- PROMPT
From the first line down to the line containing "R12: 1.5k (GND, SIG11) -> 1.5k (SIG11, VCC)", print the records below exactly, leaving every picture out.

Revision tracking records
═══
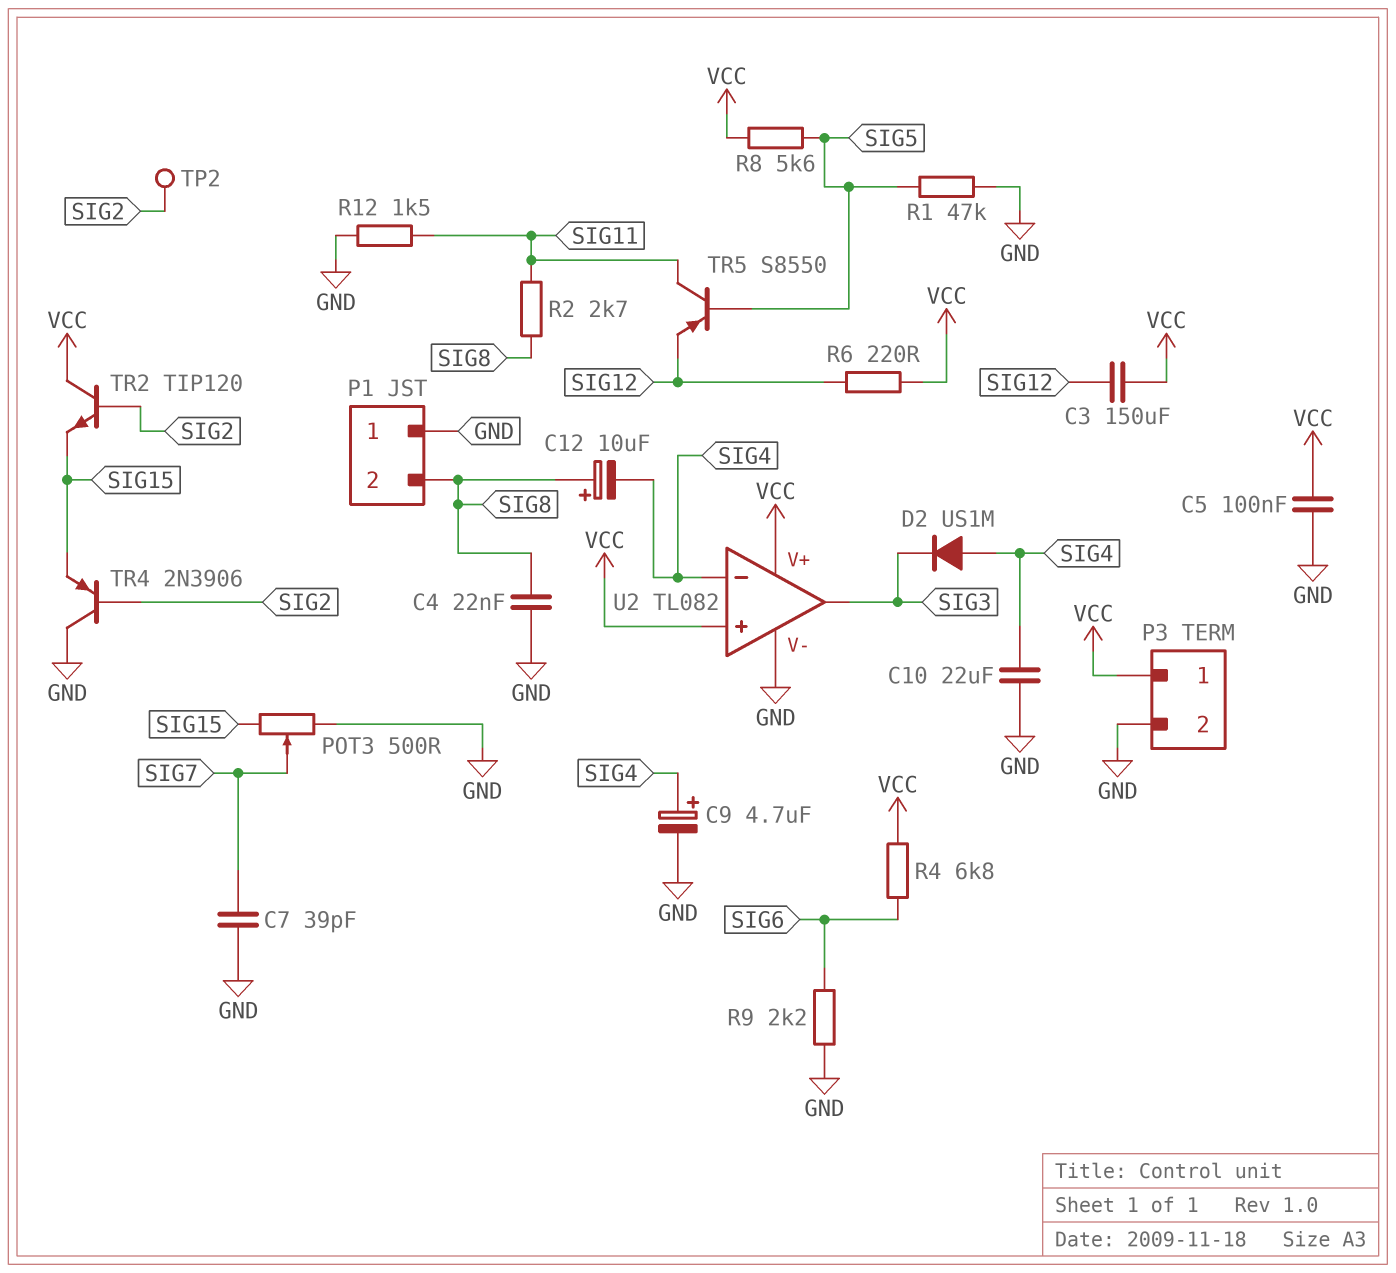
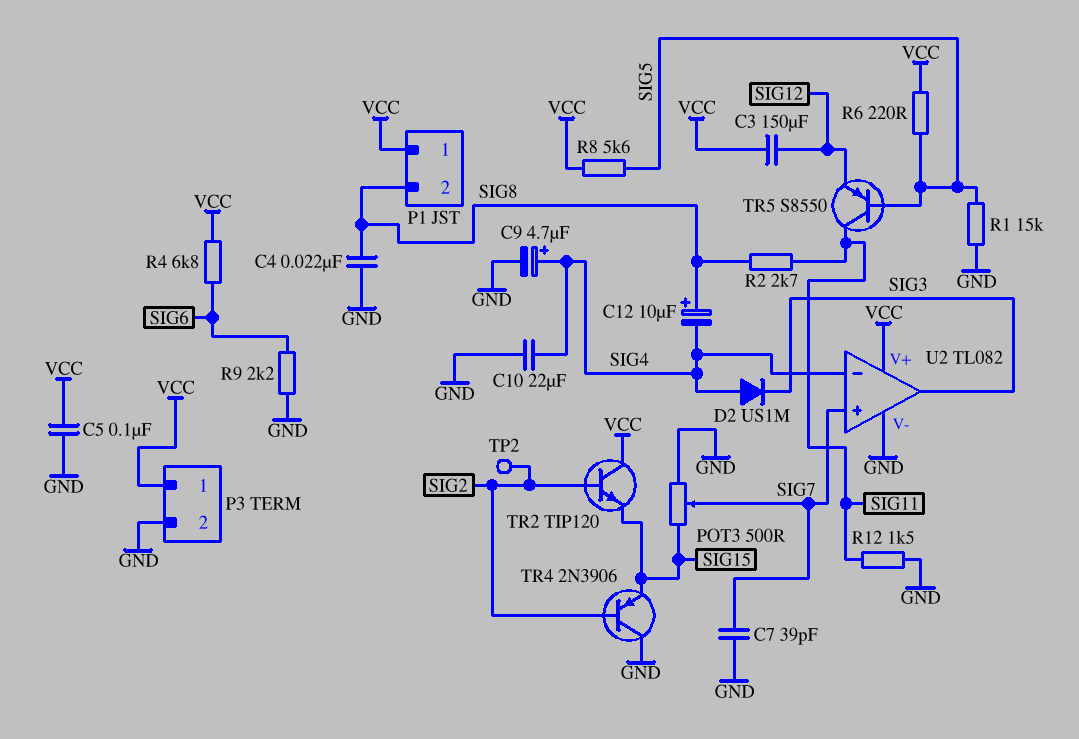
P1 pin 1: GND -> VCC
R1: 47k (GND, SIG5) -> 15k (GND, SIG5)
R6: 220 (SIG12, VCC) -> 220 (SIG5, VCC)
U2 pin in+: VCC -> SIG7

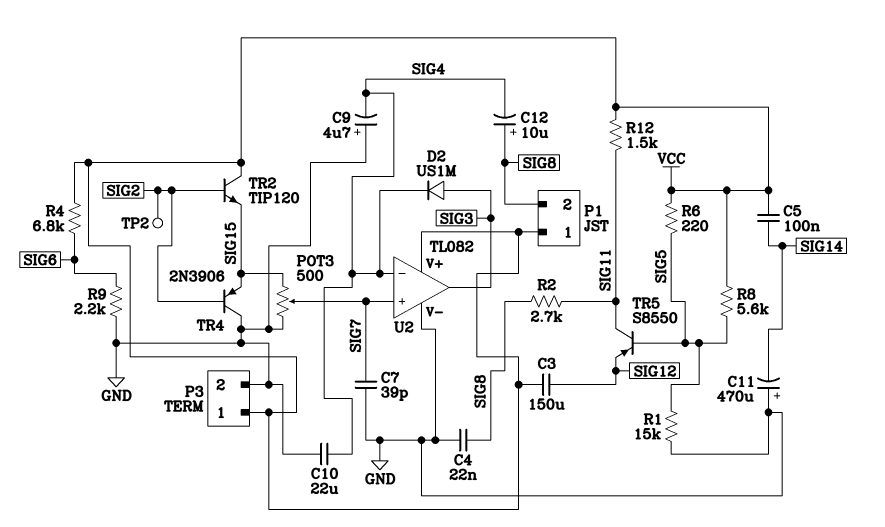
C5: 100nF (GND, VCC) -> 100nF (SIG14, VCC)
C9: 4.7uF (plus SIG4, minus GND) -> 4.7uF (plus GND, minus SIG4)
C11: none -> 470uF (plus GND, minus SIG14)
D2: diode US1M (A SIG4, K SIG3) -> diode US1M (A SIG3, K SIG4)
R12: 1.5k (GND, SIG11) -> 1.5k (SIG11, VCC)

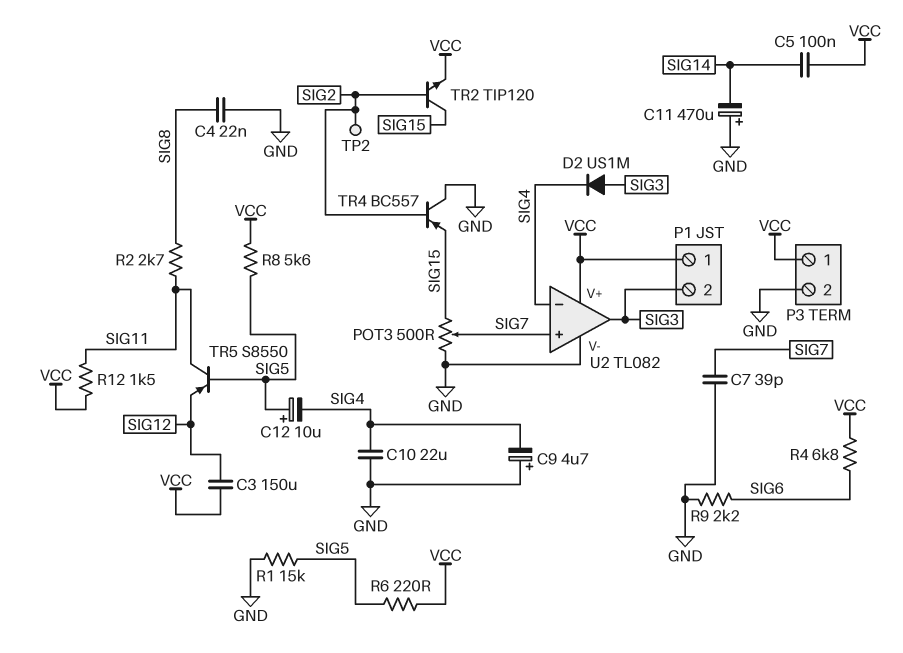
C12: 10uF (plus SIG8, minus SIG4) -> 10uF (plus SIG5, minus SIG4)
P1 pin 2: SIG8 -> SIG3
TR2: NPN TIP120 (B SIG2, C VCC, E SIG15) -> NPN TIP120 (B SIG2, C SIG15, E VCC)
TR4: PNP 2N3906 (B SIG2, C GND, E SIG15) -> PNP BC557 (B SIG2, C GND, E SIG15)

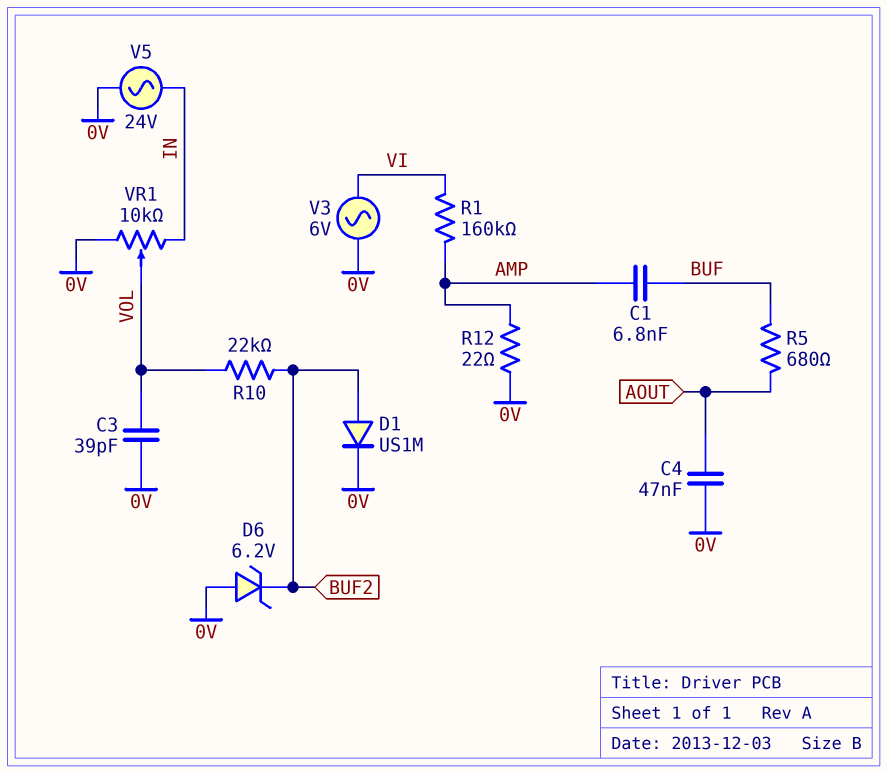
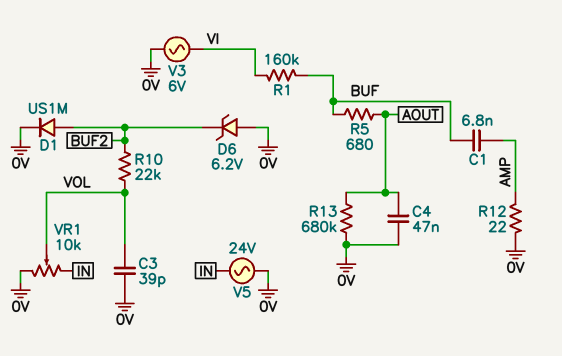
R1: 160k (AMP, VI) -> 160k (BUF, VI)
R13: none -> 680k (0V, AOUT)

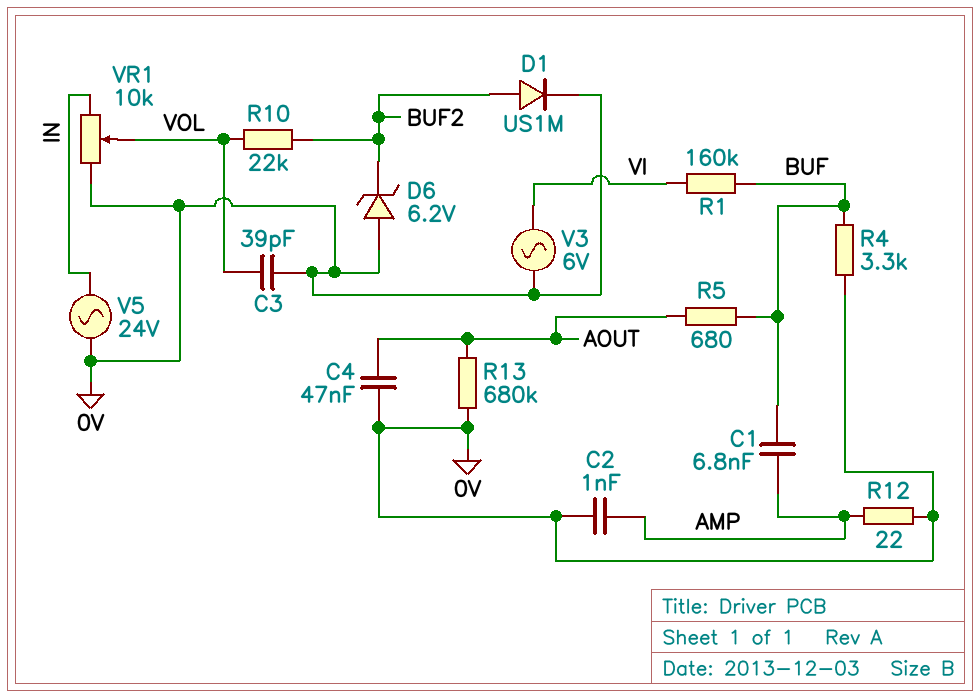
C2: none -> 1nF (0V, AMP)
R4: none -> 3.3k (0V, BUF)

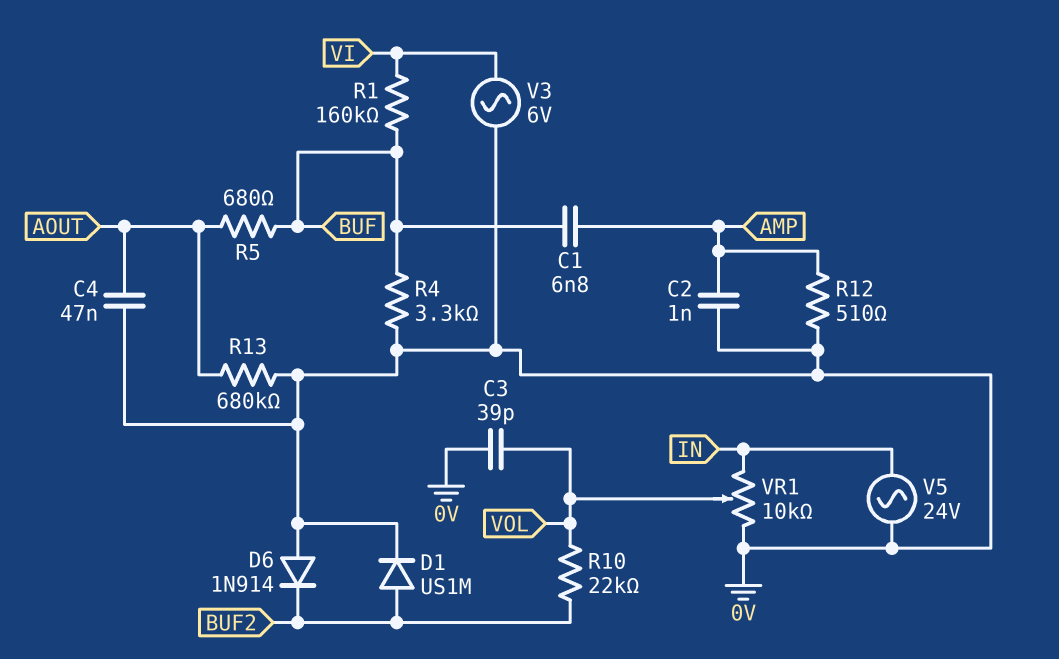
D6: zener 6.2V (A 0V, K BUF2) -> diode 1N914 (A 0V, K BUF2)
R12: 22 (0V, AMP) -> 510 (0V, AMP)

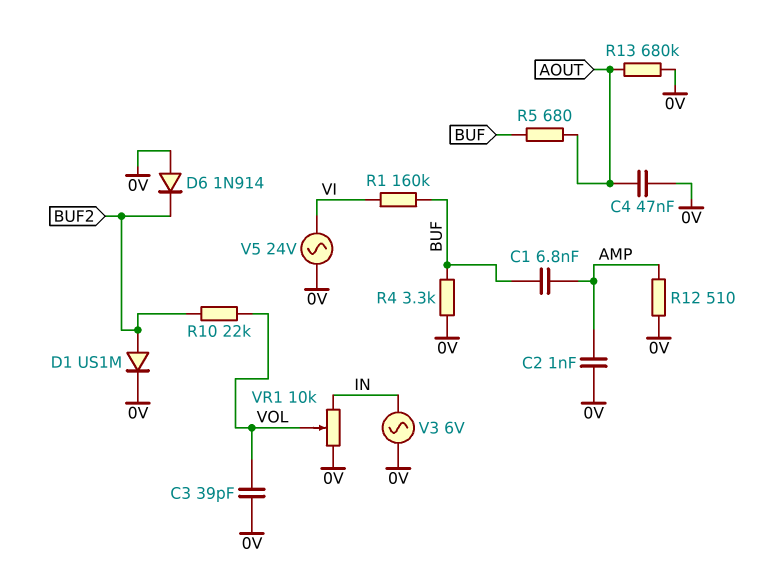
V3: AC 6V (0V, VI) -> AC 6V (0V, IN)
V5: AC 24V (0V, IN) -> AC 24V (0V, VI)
═══
- EXPECTED OUTPUT
P1 pin 1: GND -> VCC
R1: 47k (GND, SIG5) -> 15k (GND, SIG5)
R6: 220 (SIG12, VCC) -> 220 (SIG5, VCC)
U2 pin in+: VCC -> SIG7

C5: 100nF (GND, VCC) -> 100nF (SIG14, VCC)
C9: 4.7uF (plus SIG4, minus GND) -> 4.7uF (plus GND, minus SIG4)
C11: none -> 470uF (plus GND, minus SIG14)
D2: diode US1M (A SIG4, K SIG3) -> diode US1M (A SIG3, K SIG4)
R12: 1.5k (GND, SIG11) -> 1.5k (SIG11, VCC)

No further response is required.